Problem:
Print the entire listing below word for word, excluding its pictures.

Recorded information:
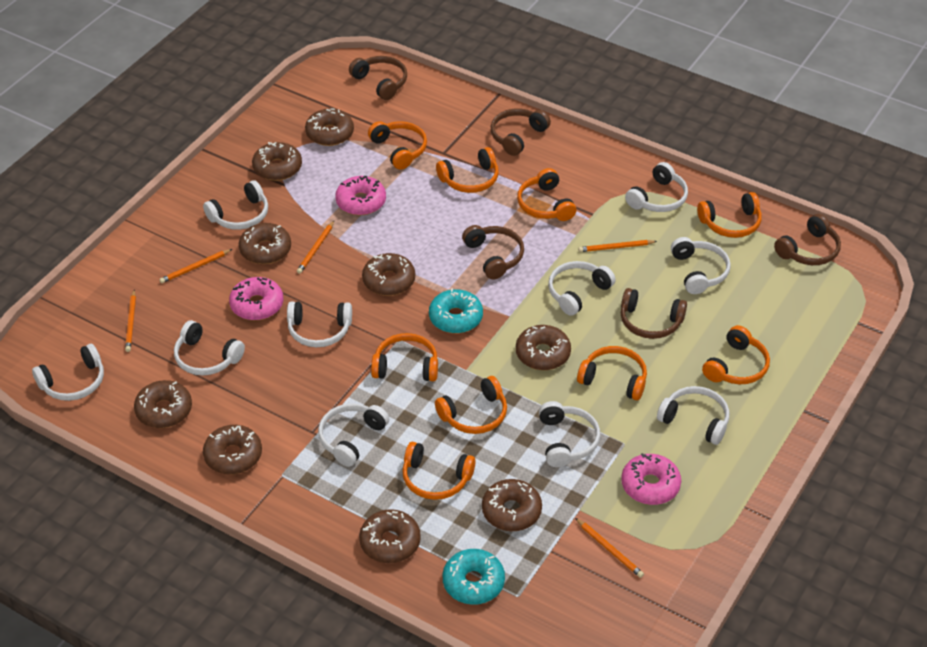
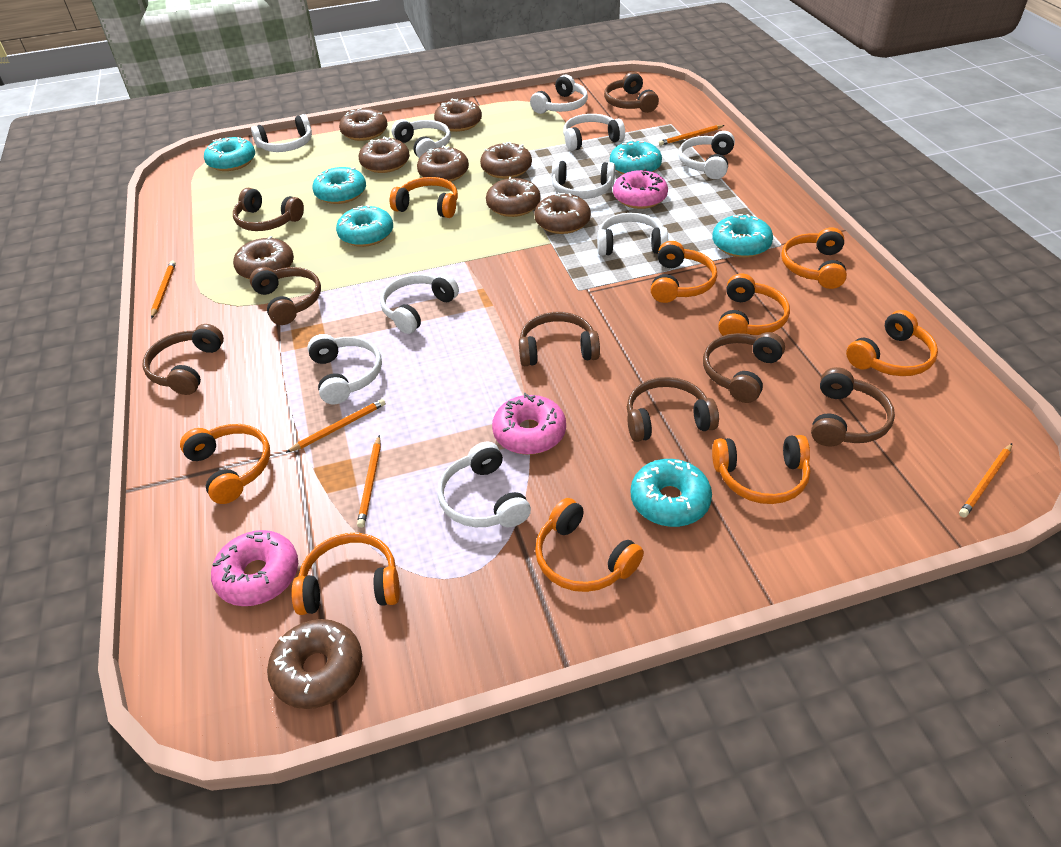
brown headphones: 5 -> 8
turquoise donut: 2 -> 6

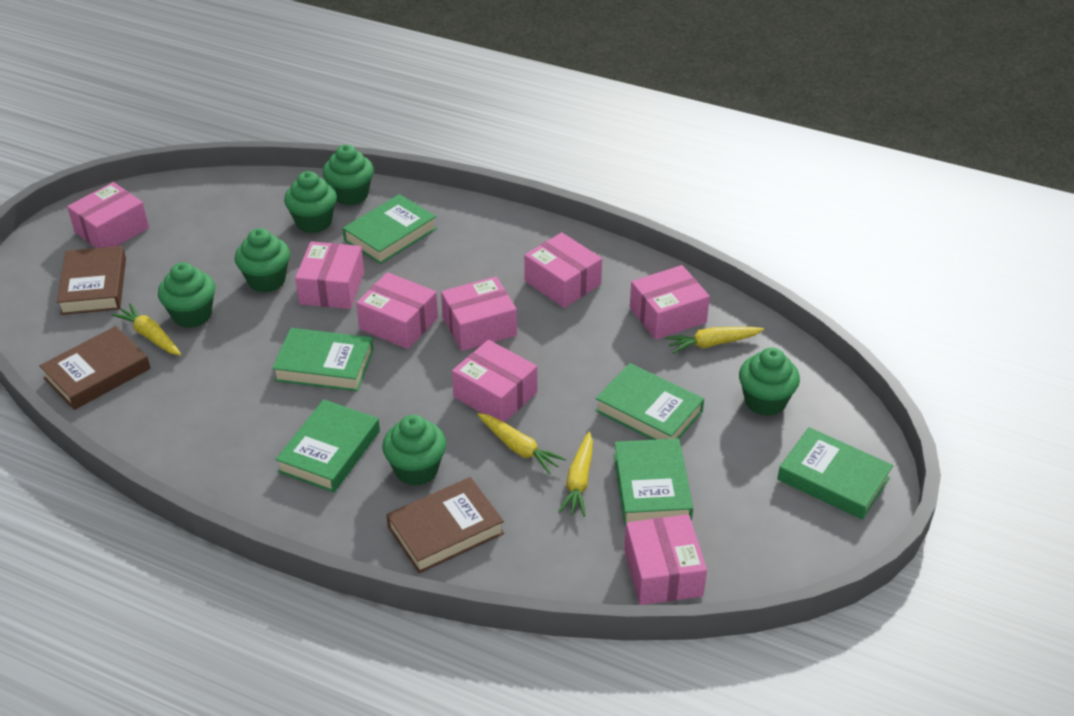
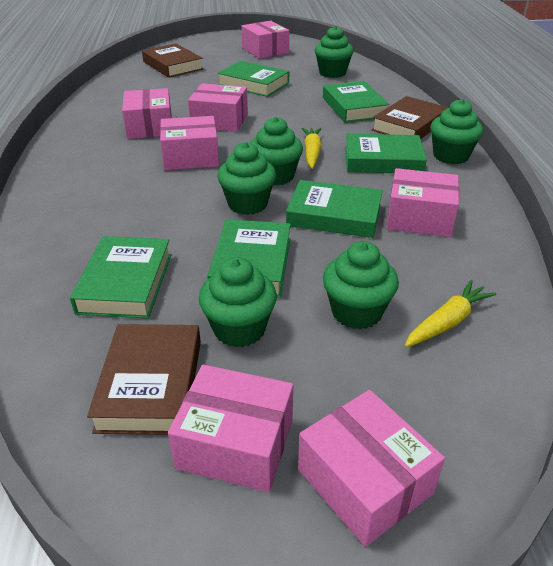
pink box: 8 -> 7
yellow carrot: 4 -> 2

Reply to the task:
brown headphones: 5 -> 8
turquoise donut: 2 -> 6

pink box: 8 -> 7
yellow carrot: 4 -> 2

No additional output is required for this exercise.